**Your assignment**: Only one stretch of the data below is wanted: the lines from the one with "ENC2 pin DT: A1 -> TX" through the one with "TFT3 pin RES: D7 -> A3", repeated exactly.

================================

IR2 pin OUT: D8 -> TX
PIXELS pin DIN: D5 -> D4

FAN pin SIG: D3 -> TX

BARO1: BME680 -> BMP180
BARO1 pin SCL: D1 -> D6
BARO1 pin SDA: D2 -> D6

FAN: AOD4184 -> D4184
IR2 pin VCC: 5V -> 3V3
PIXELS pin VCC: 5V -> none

================================

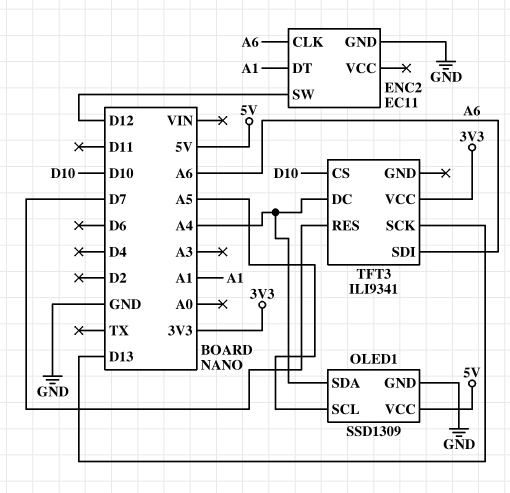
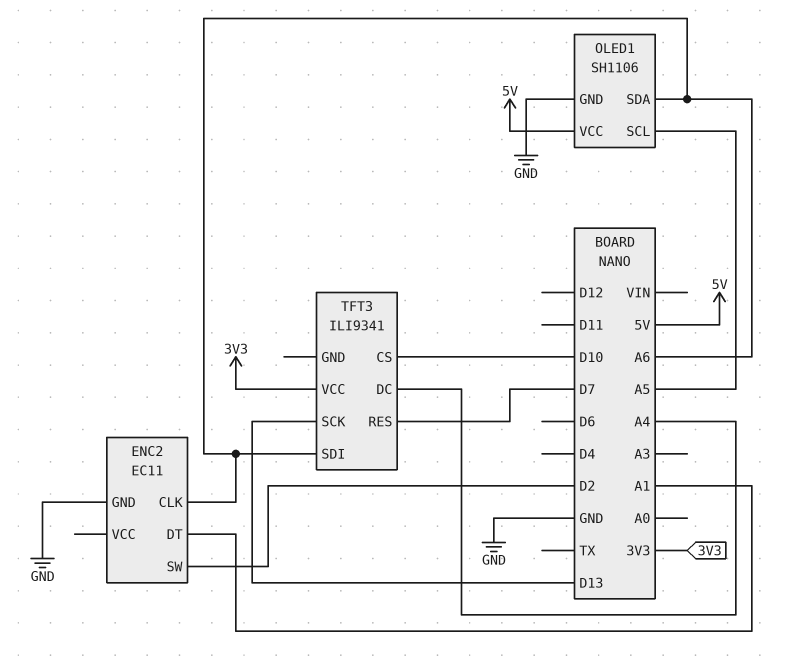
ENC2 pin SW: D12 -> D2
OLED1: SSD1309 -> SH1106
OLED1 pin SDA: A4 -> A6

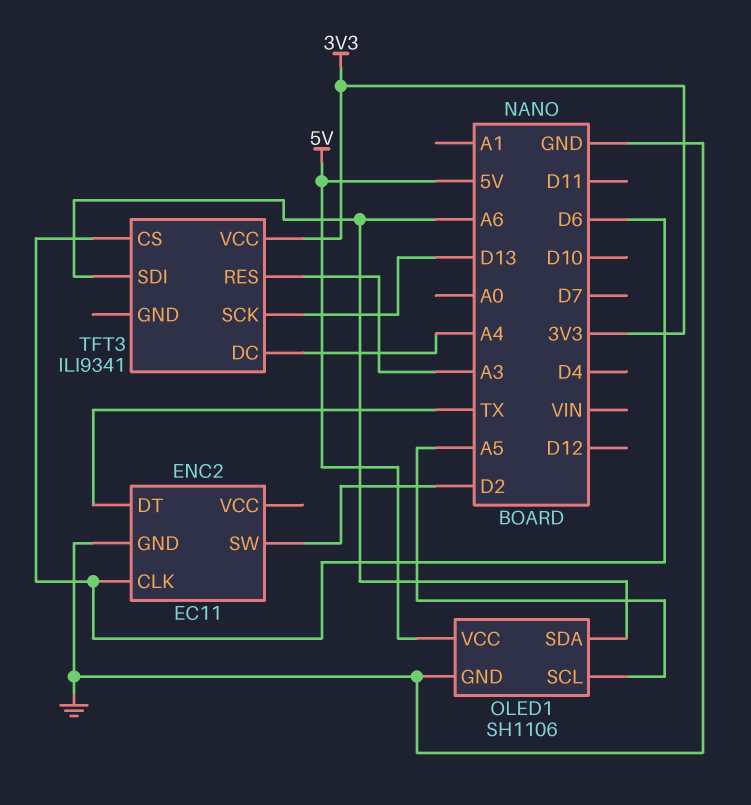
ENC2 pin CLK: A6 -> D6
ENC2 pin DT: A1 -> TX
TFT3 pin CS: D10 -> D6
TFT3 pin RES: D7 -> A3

================================

**Answer to this task**:
ENC2 pin DT: A1 -> TX
TFT3 pin CS: D10 -> D6
TFT3 pin RES: D7 -> A3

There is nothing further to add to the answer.